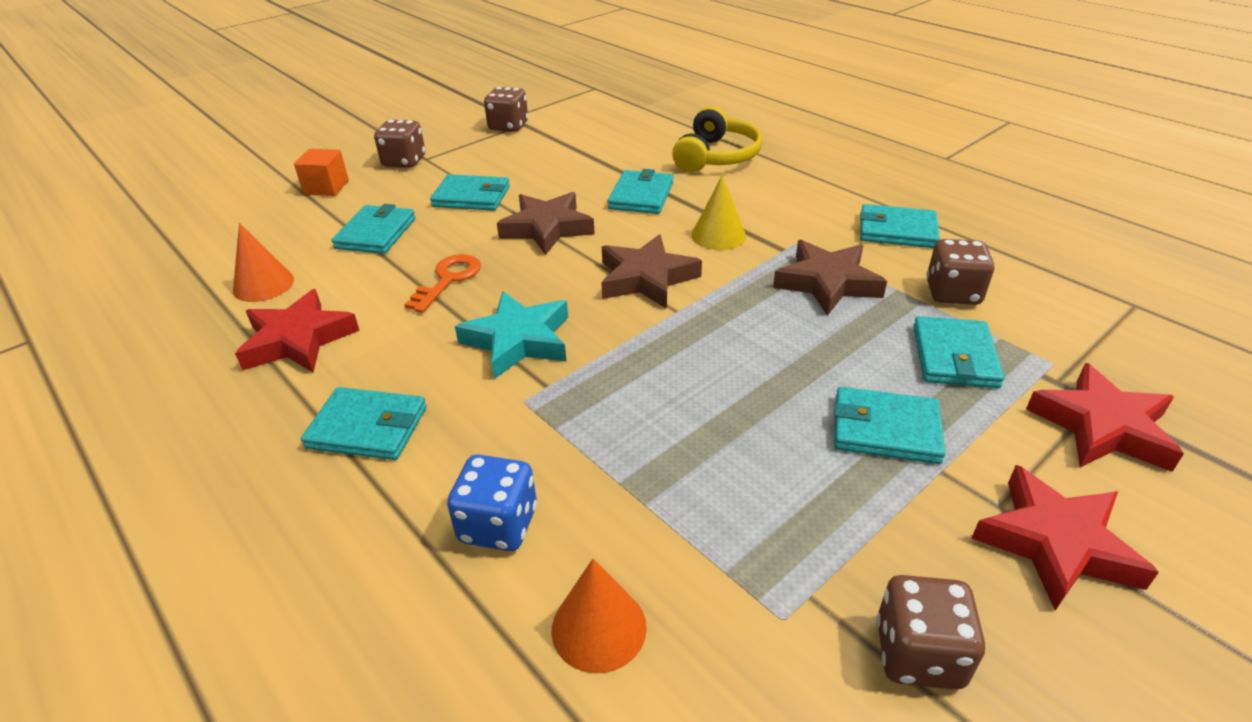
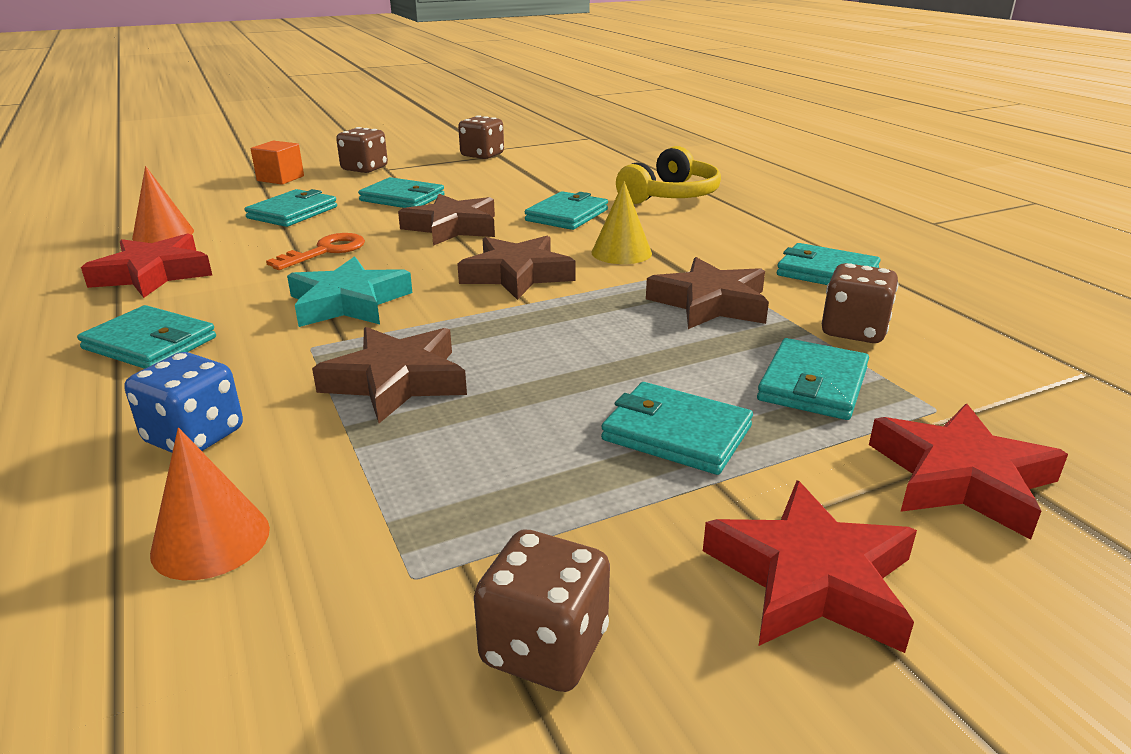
camera: 15 degrees right, 10 degrees down
none -> brown star [312,327,467,423]

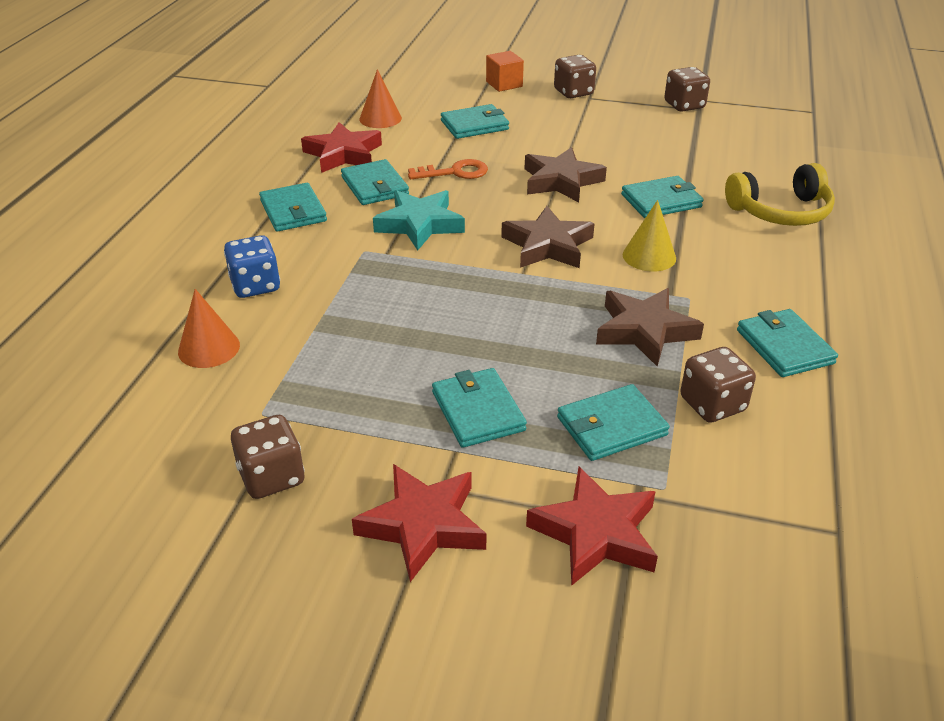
camera: 40 degrees right, 10 degrees up
brown star [312,327,467,423] -> none
turquoise wallet [358,177,445,208] -> turquoise wallet moved to [341,159,409,205]

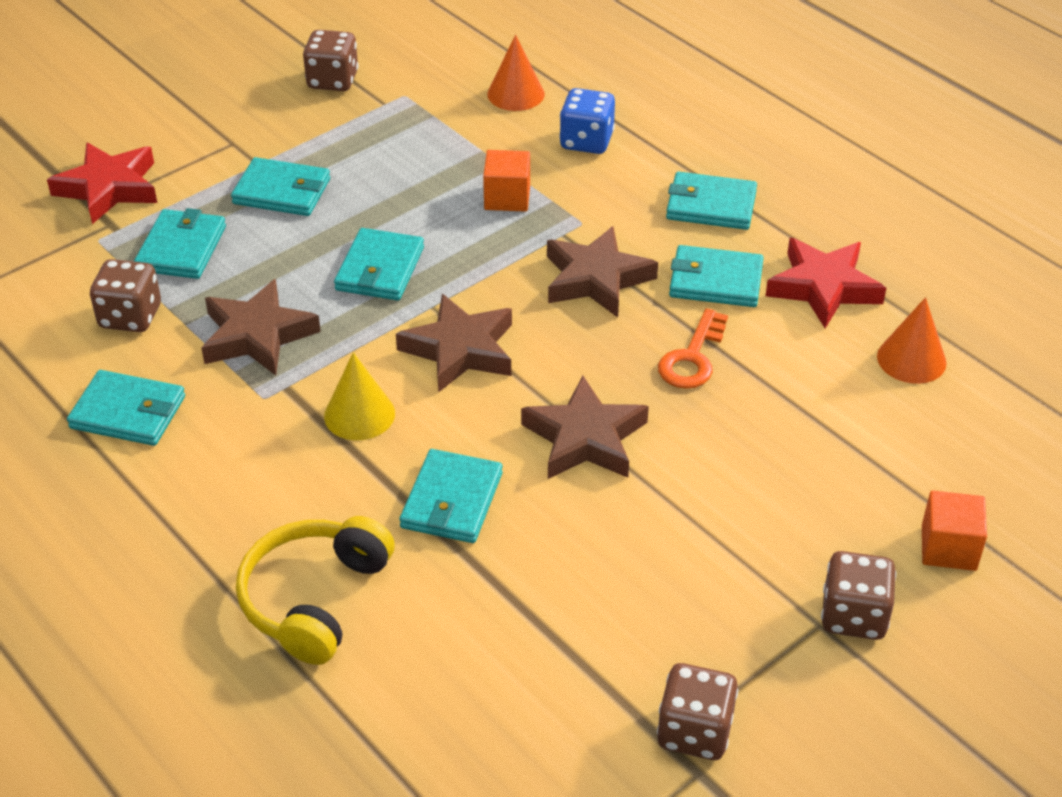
camera: 125 degrees right, 5 degrees up
red star [352,464,487,582] -> none
turquoise star [373,190,465,251] -> brown star [547,226,658,317]
turquoise wallet [441,104,509,139] -> turquoise wallet moved to [334,228,424,300]
none -> orange cube [483,150,530,212]

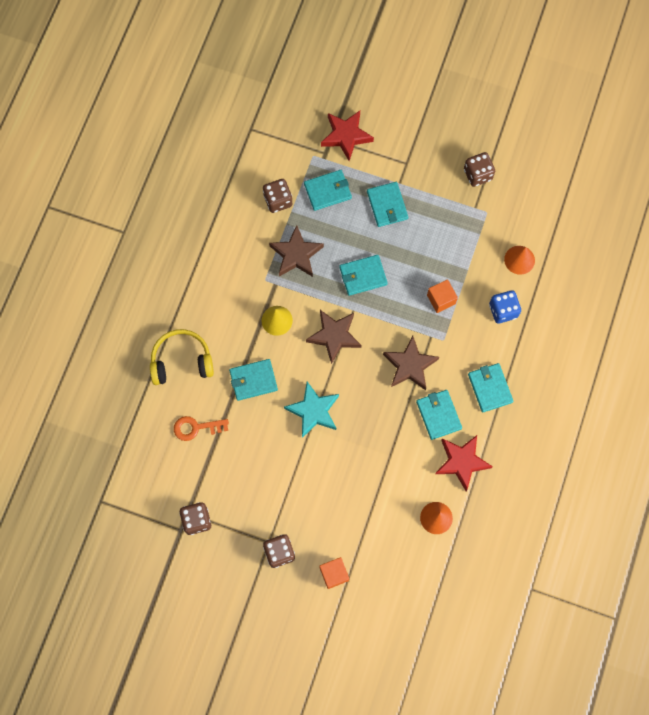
camera: 60 degrees right, 30 degrees up
turquoise wallet [67,370,185,446] -> none
brown star [521,376,649,479] -> turquoise star [284,382,339,438]
orange key [658,308,728,389] -> orange key moved to [174,416,229,441]

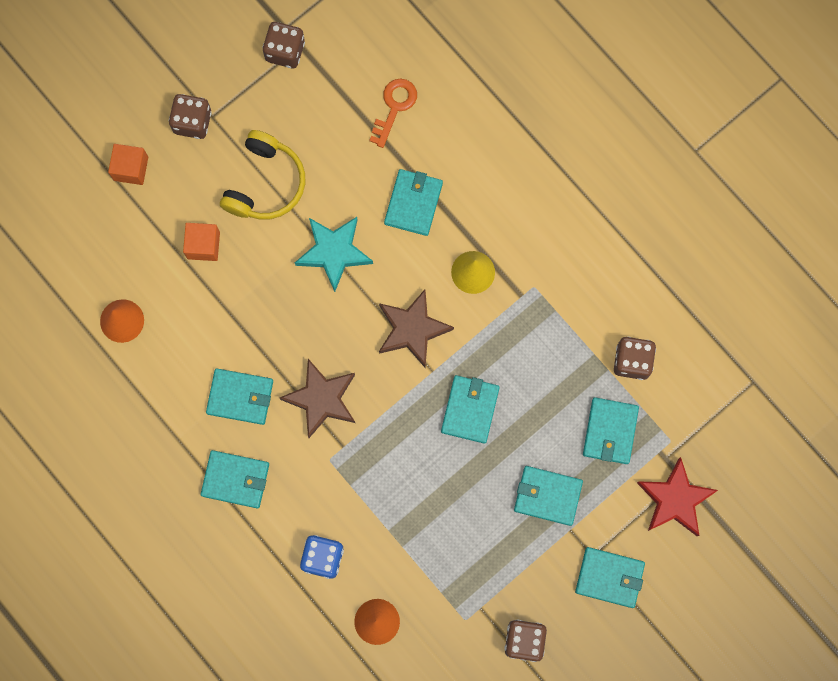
camera: 120 degrees right, 5 degrees up
yellow headphones [150,329,214,385] -> yellow headphones moved to [220,130,305,220]
brown star [269,225,324,277] -> none
orange cube [427,279,458,313] -> orange cube moved to [183,223,220,261]
red star [435,435,493,491] -> none
none -> turquoise wallet [575,547,645,608]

▸ TASK INSTRUCTIONS: Restate the records above verbatim. Pictures stay out.

▸ TASK OUTPUT:
camera: 15 degrees right, 10 degrees down
none -> brown star [312,327,467,423]

camera: 40 degrees right, 10 degrees up
brown star [312,327,467,423] -> none
turquoise wallet [358,177,445,208] -> turquoise wallet moved to [341,159,409,205]

camera: 125 degrees right, 5 degrees up
red star [352,464,487,582] -> none
turquoise star [373,190,465,251] -> brown star [547,226,658,317]
turquoise wallet [441,104,509,139] -> turquoise wallet moved to [334,228,424,300]
none -> orange cube [483,150,530,212]

camera: 60 degrees right, 30 degrees up
turquoise wallet [67,370,185,446] -> none
brown star [521,376,649,479] -> turquoise star [284,382,339,438]
orange key [658,308,728,389] -> orange key moved to [174,416,229,441]

camera: 120 degrees right, 5 degrees up
yellow headphones [150,329,214,385] -> yellow headphones moved to [220,130,305,220]
brown star [269,225,324,277] -> none
orange cube [427,279,458,313] -> orange cube moved to [183,223,220,261]
red star [435,435,493,491] -> none
none -> turquoise wallet [575,547,645,608]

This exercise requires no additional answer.